▶ **Data for processing**:

+ + +

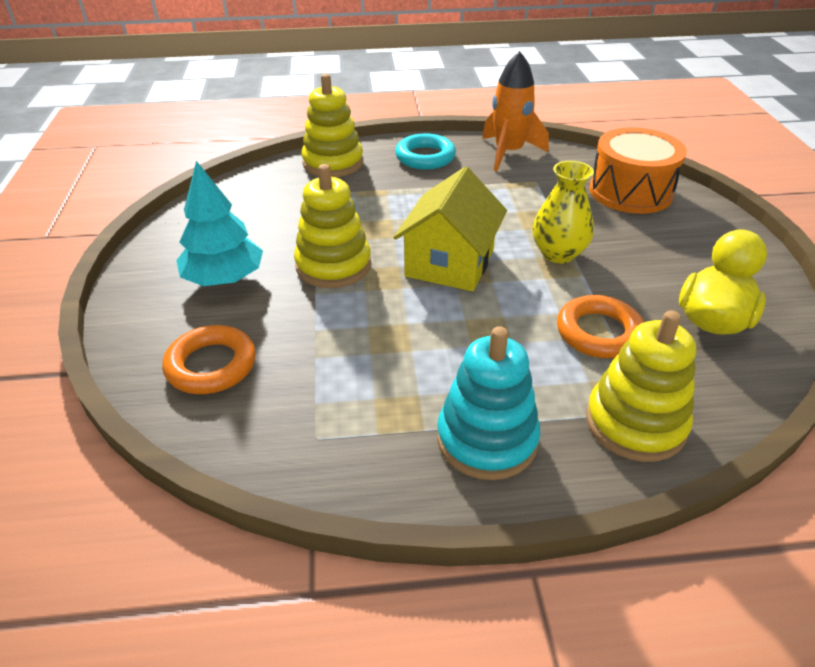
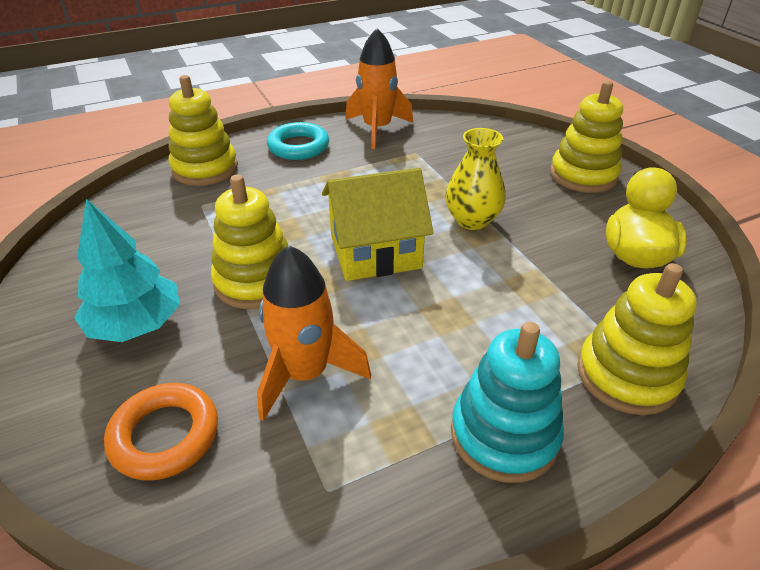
camera: 20 degrees left, 0 degrees up
(340, 348) = (305, 373): none -> orange rocket
(450, 263) = (375, 252): yellow house -> yellow house turned 75 degrees clockwise
(598, 332) = (548, 291): orange ring -> none
(630, 192) = (504, 148): orange drum -> none
(702, 233) = (583, 175): none -> yellow stacking toy

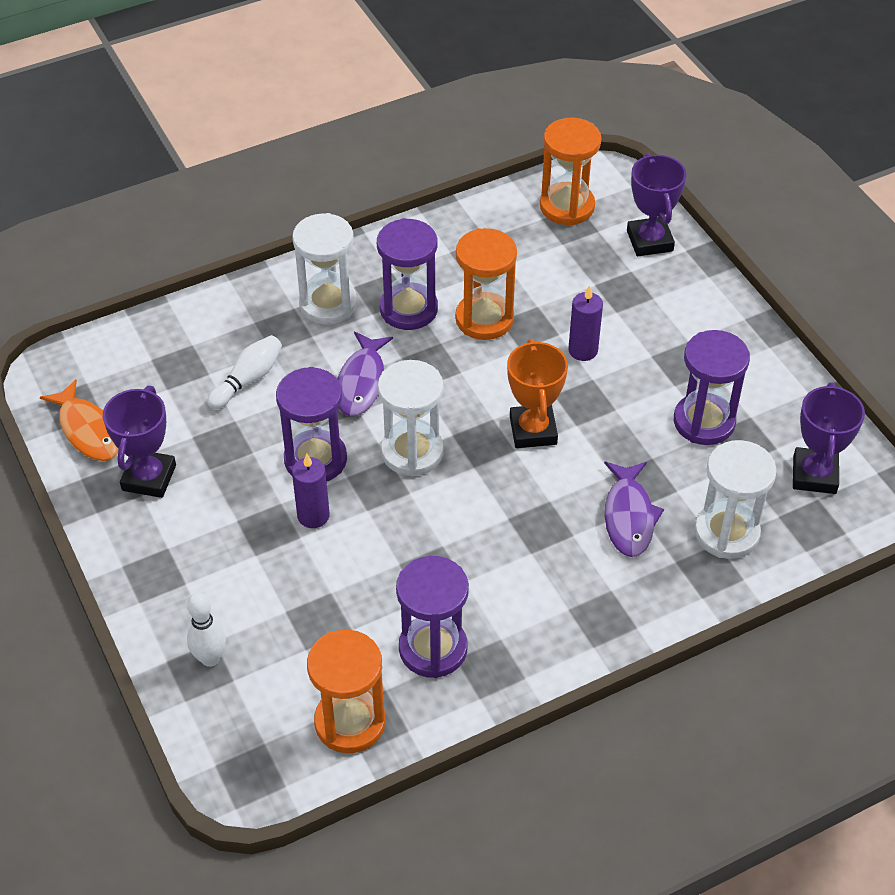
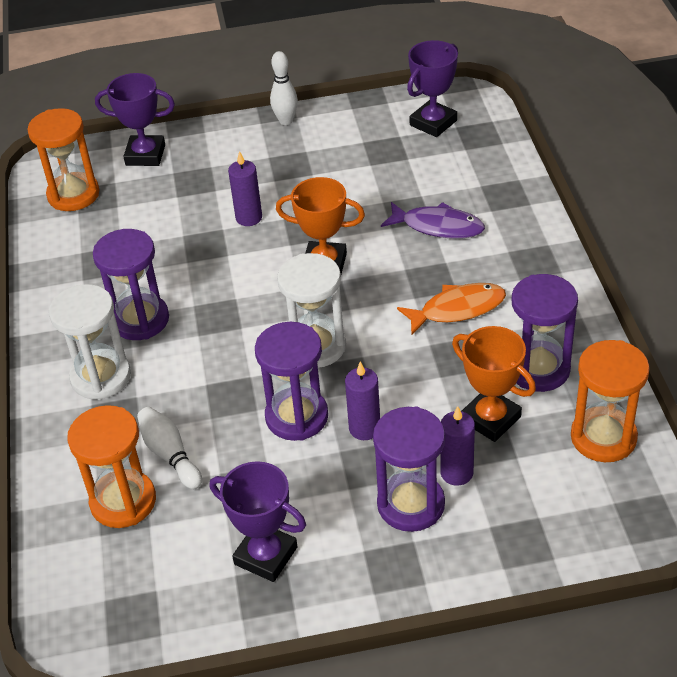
camera: 70 degrees left, 5 degrees down
(88, 430) = (175, 605): orange fish -> orange fish (457, 309)
(210, 658) = (509, 531): white bowling pin -> white bowling pin (286, 121)
(274, 602) = (456, 473): none -> purple candle
(351, 617) = (490, 419): none -> orange trophy
(362, 382) = (216, 368): purple fish -> none
(484, 319) = (180, 271): orange hourglass -> orange hourglass (123, 501)
(704, 422) = (357, 166): purple hourglass -> purple hourglass (411, 504)
(726, 533) = (472, 178): white hourglass -> none
(814, 475) = (433, 123): purple trophy -> purple trophy turned 75 degrees counterclockwise

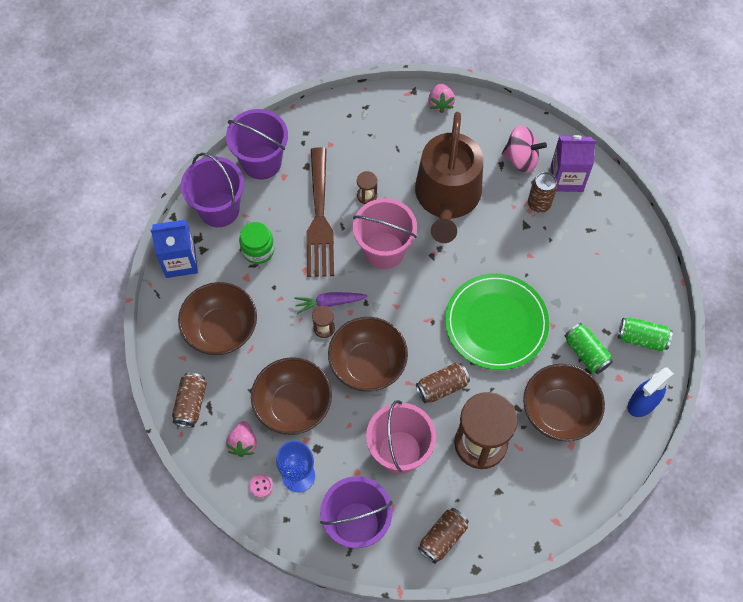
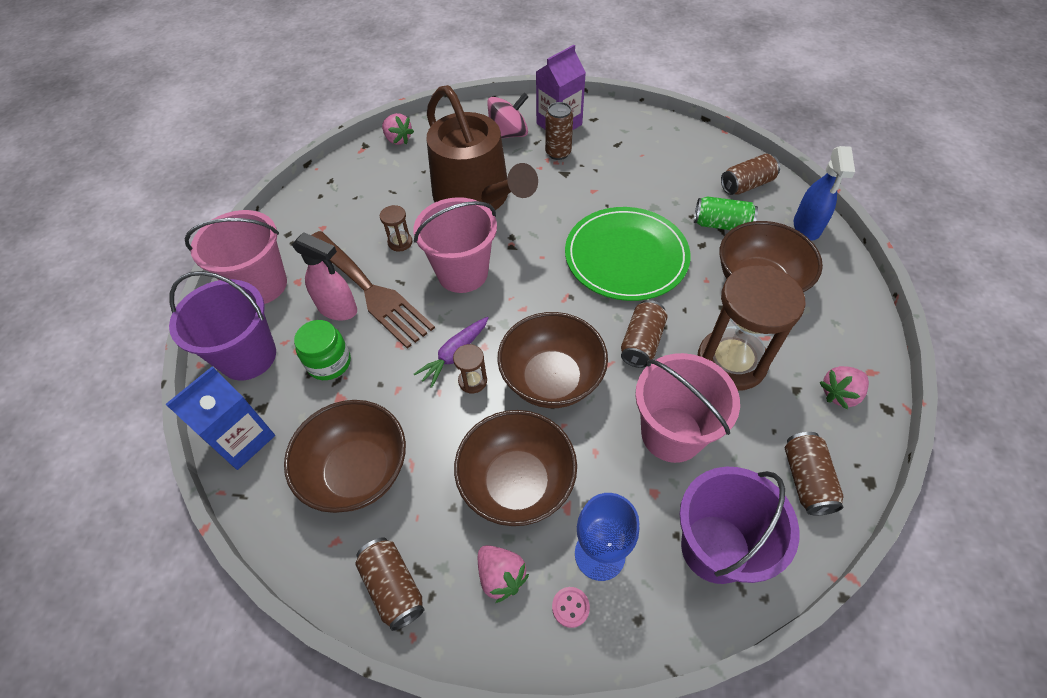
camera: 40 degrees left, 10 degrees down
(261, 162) = (261, 285): purple bucket -> pink bucket
(291, 216) = (338, 309): none -> pink spray bottle
(520, 515) = (839, 394): none -> pink strawberry
(642, 338) = (746, 185): green can -> brown can

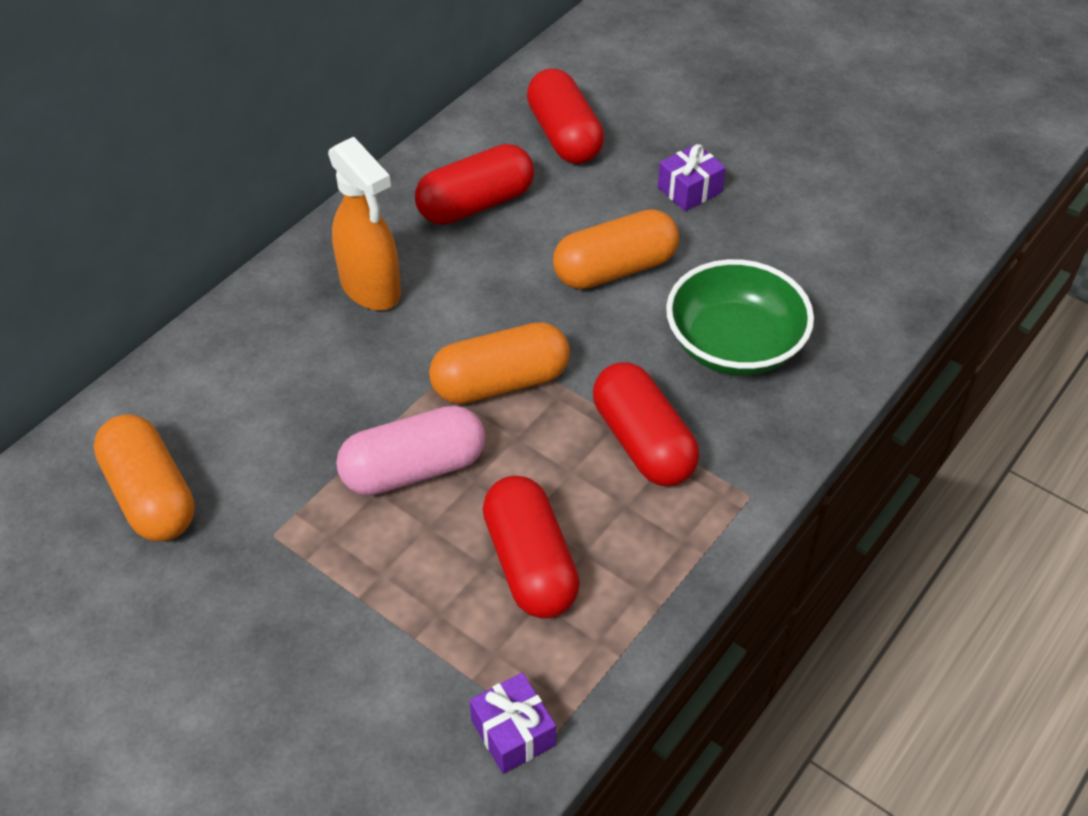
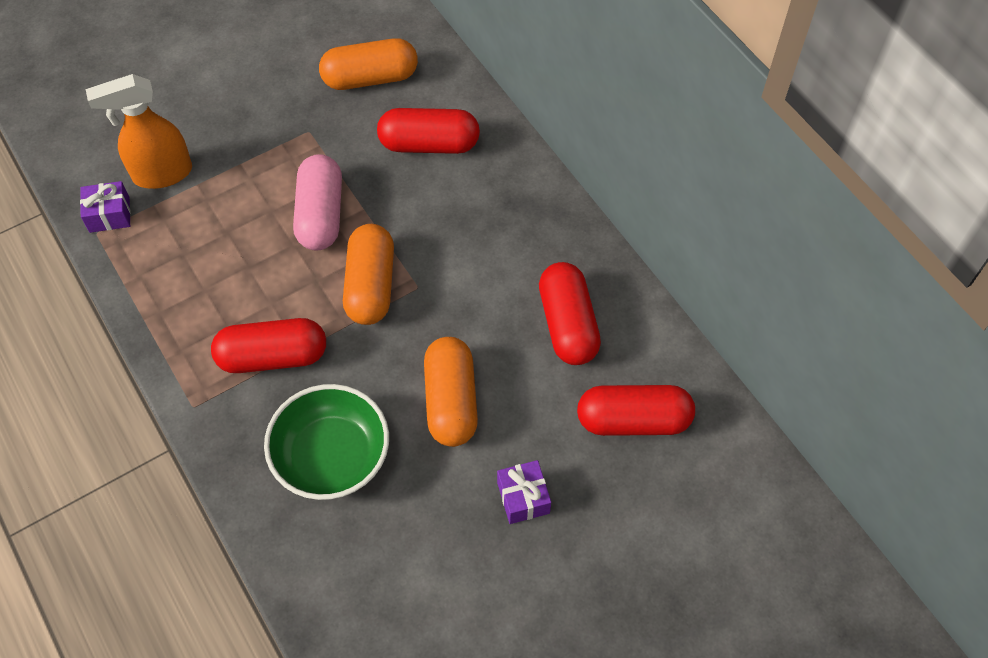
camera: 110 degrees right, 10 degrees up
(371, 289) = (499, 230): orange spray bottle -> orange spray bottle (161, 174)
(530, 563) = (214, 257): red capsule -> red capsule (429, 144)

+ + +

▶ **Problem**: Every line from the start of the material through the line containing "(702, 233) = (583, 175): none" is needed exactly as written; the pictures are not.

▶ **Task response**:
camera: 20 degrees left, 0 degrees up
(340, 348) = (305, 373): none -> orange rocket
(450, 263) = (375, 252): yellow house -> yellow house turned 75 degrees clockwise
(598, 332) = (548, 291): orange ring -> none
(630, 192) = (504, 148): orange drum -> none
(702, 233) = (583, 175): none -> yellow stacking toy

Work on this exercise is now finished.